# Exercise objective
Look through the listing below and say how many lines contain the word "plus". Nothing else belongs in the reply.
**** Entries provided ****
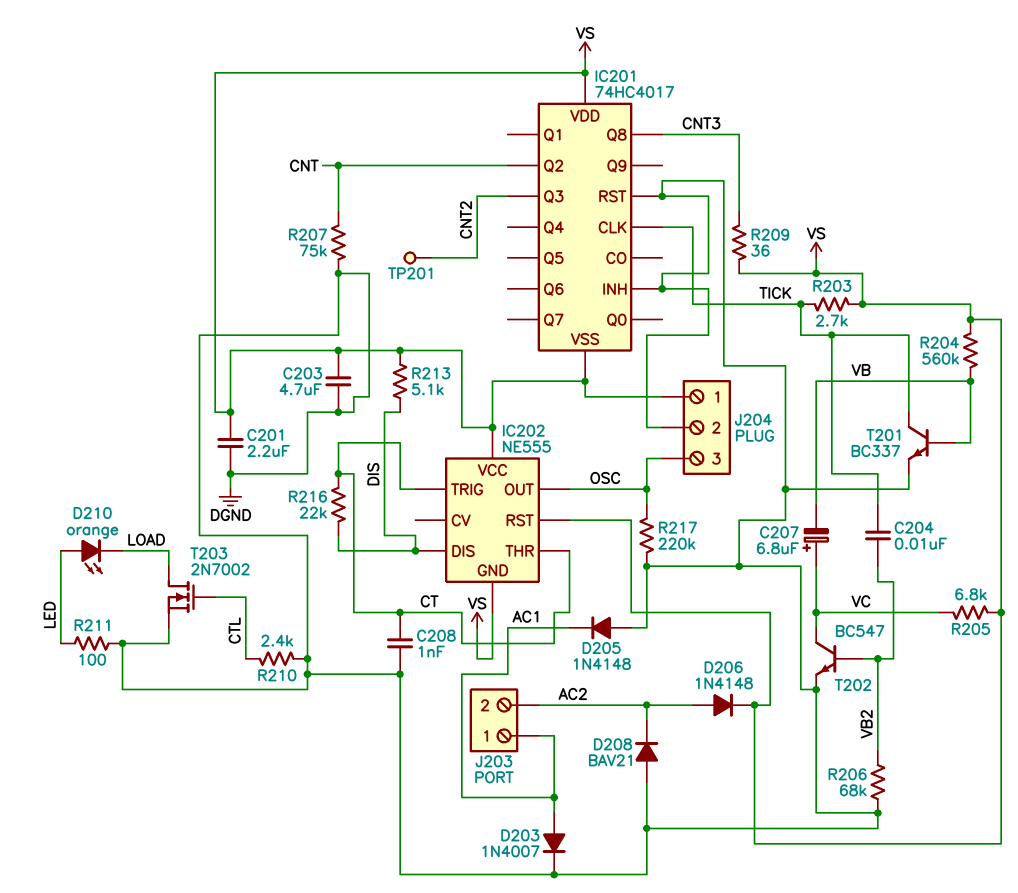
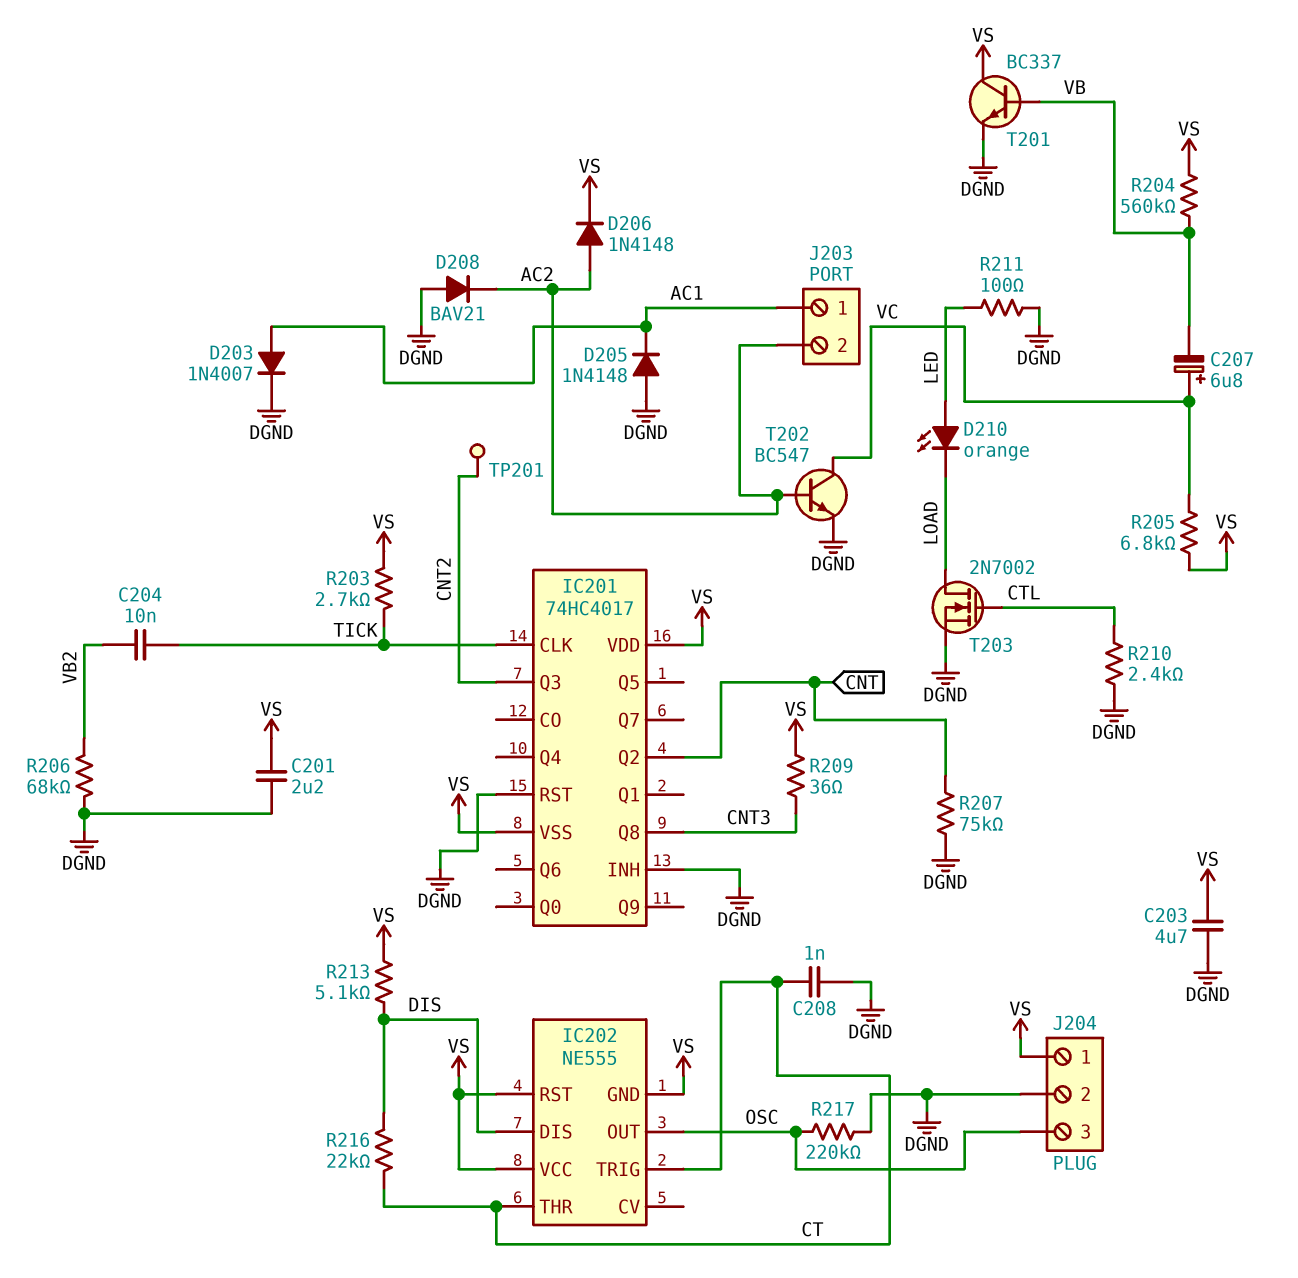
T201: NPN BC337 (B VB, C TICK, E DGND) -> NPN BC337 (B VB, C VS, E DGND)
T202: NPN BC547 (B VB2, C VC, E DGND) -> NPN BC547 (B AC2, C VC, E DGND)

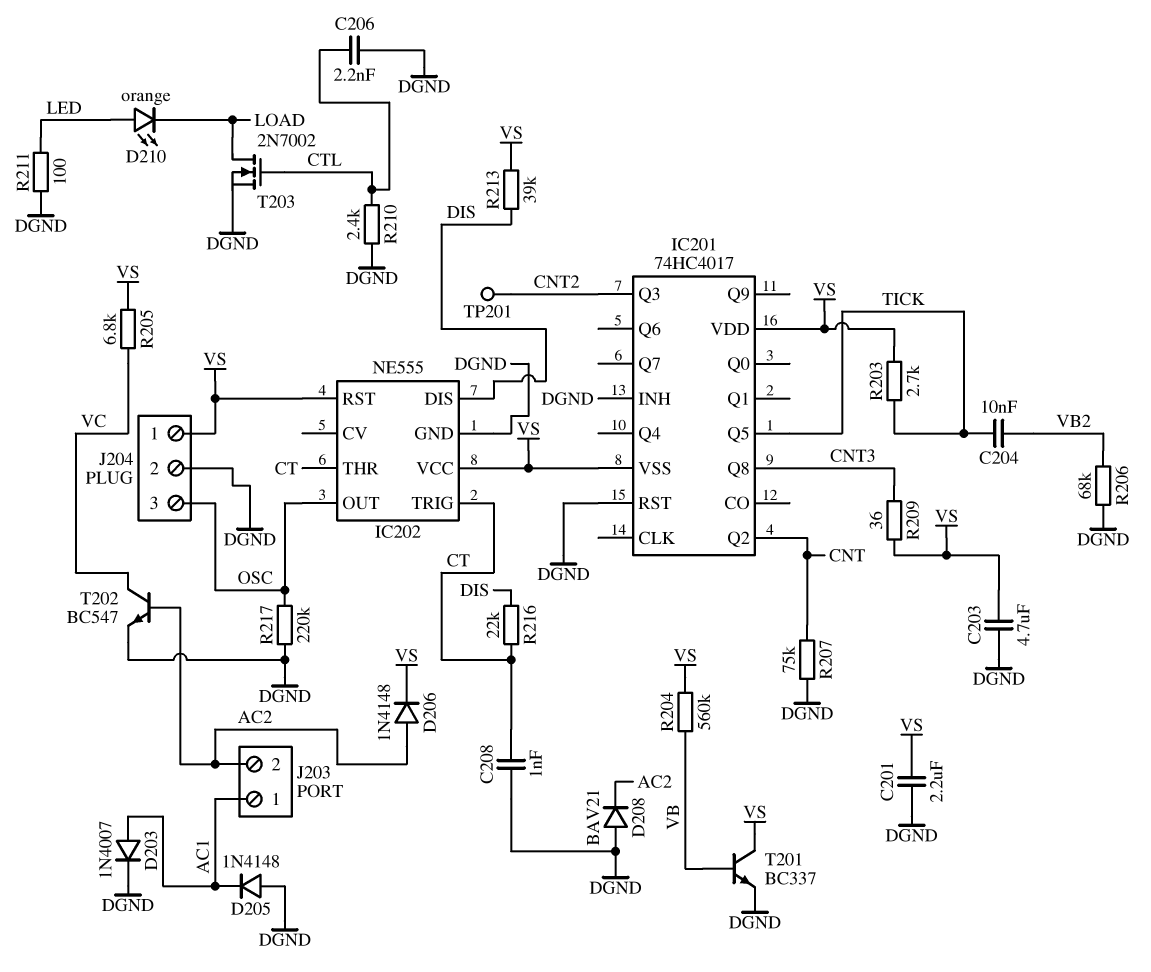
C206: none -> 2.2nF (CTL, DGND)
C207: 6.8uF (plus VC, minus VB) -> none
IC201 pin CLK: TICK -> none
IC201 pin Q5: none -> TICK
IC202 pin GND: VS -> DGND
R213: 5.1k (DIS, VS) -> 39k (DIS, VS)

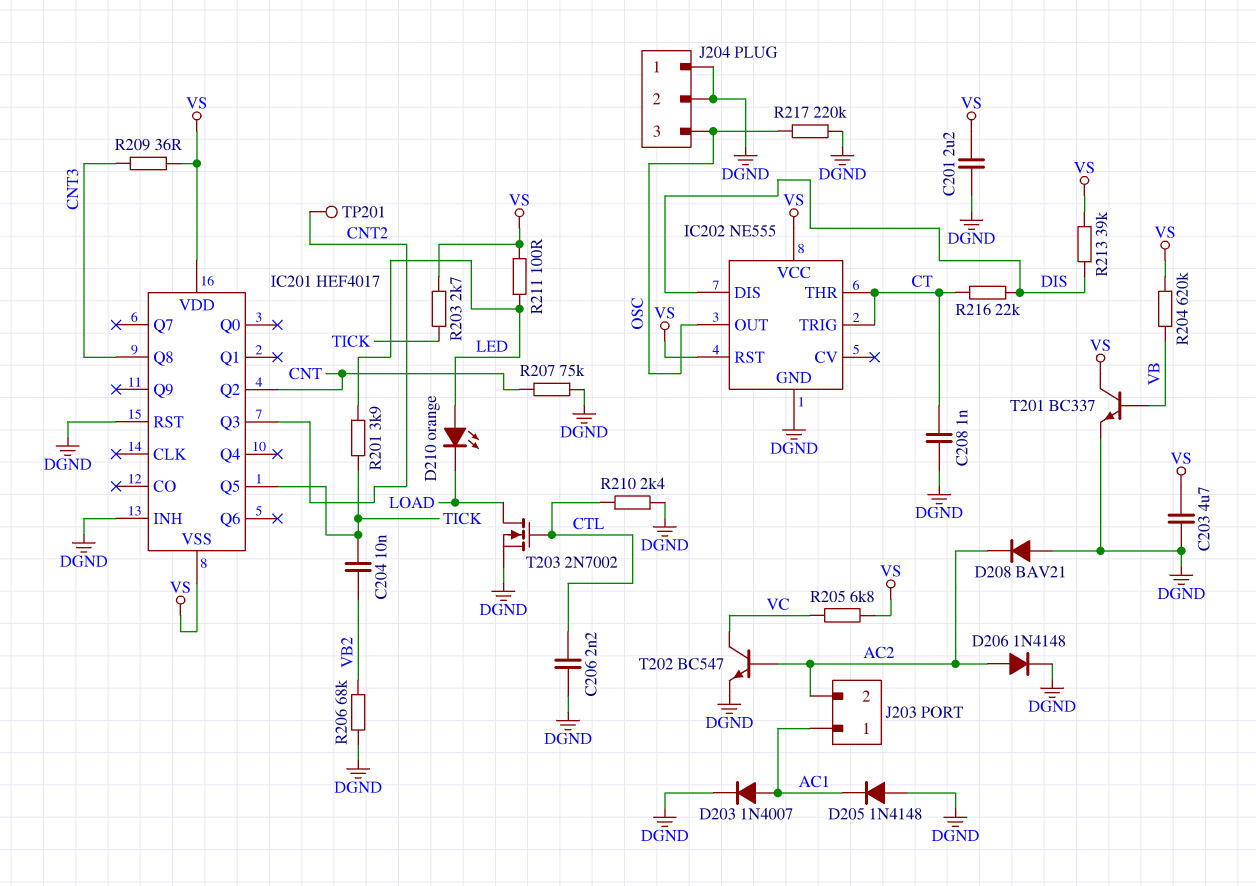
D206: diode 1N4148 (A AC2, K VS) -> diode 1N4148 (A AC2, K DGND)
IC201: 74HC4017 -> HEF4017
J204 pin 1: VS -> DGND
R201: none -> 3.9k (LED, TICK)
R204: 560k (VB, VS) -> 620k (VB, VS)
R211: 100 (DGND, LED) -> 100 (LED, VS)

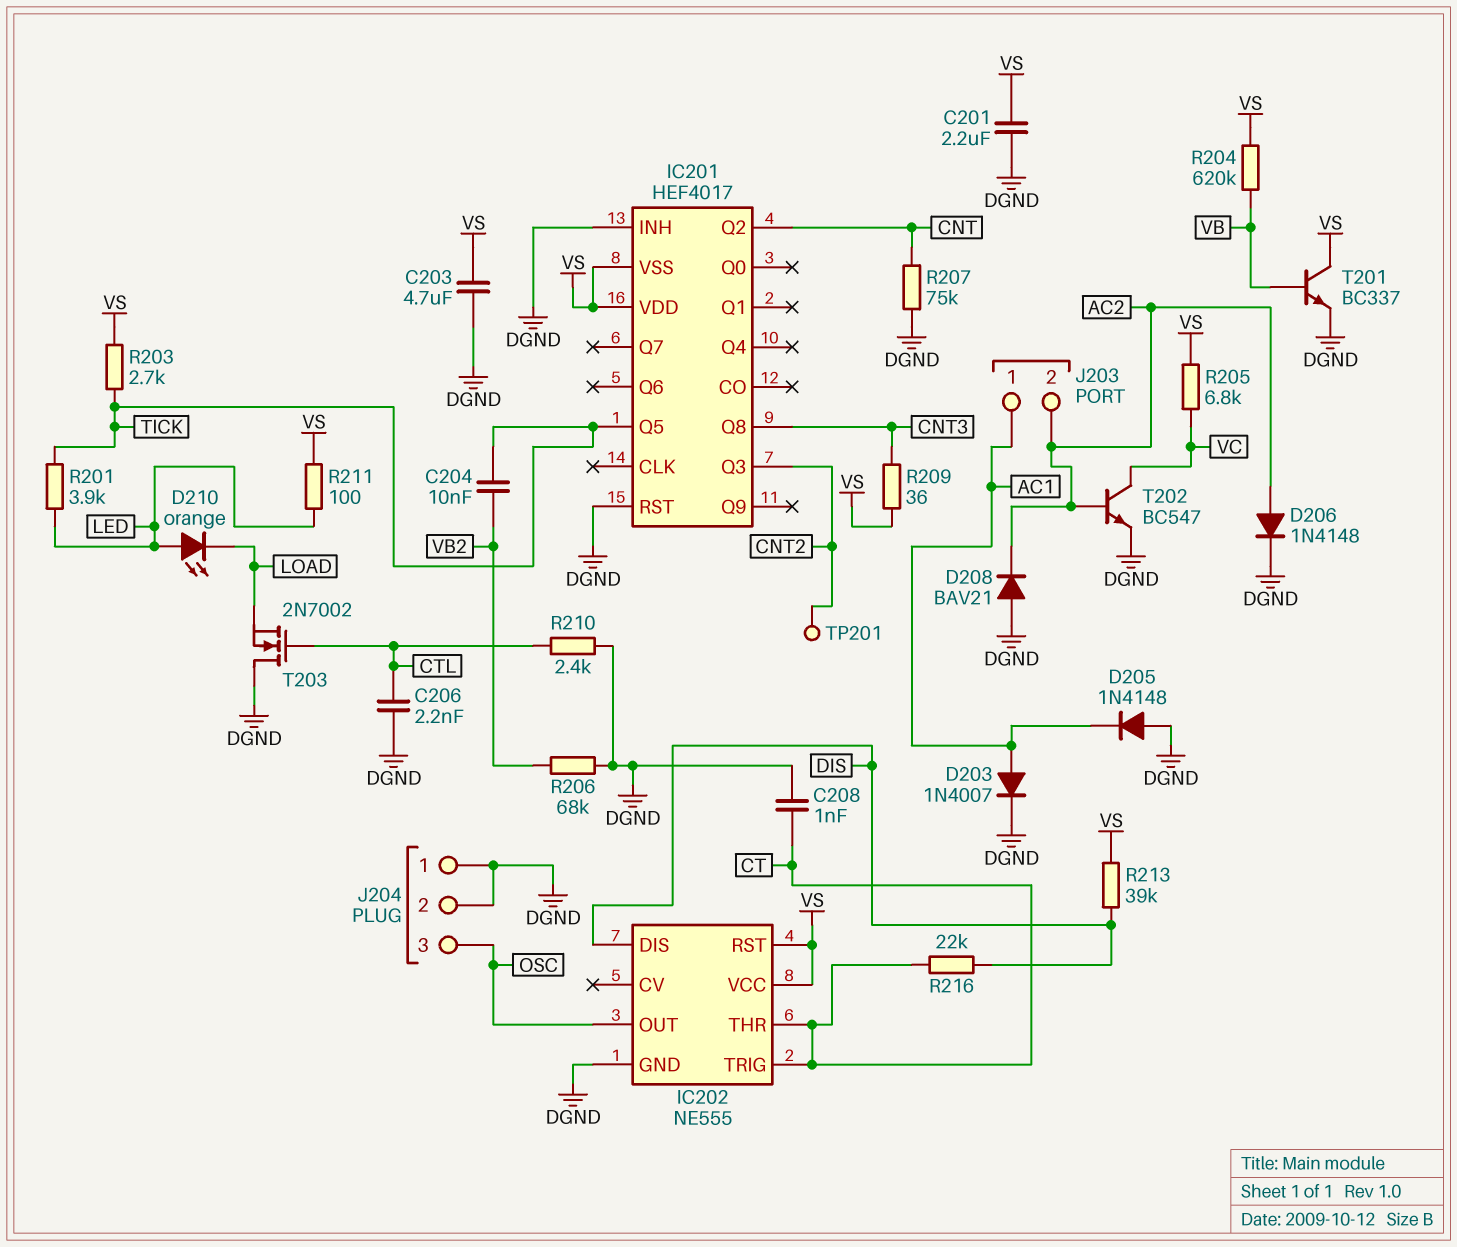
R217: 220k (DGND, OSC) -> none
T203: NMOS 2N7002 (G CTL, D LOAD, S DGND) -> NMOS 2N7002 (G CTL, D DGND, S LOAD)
****
**** Entries provided ****
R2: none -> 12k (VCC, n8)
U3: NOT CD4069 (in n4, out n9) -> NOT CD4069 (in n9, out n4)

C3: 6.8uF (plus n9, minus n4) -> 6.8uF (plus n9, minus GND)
****
# Reply to the exercise
2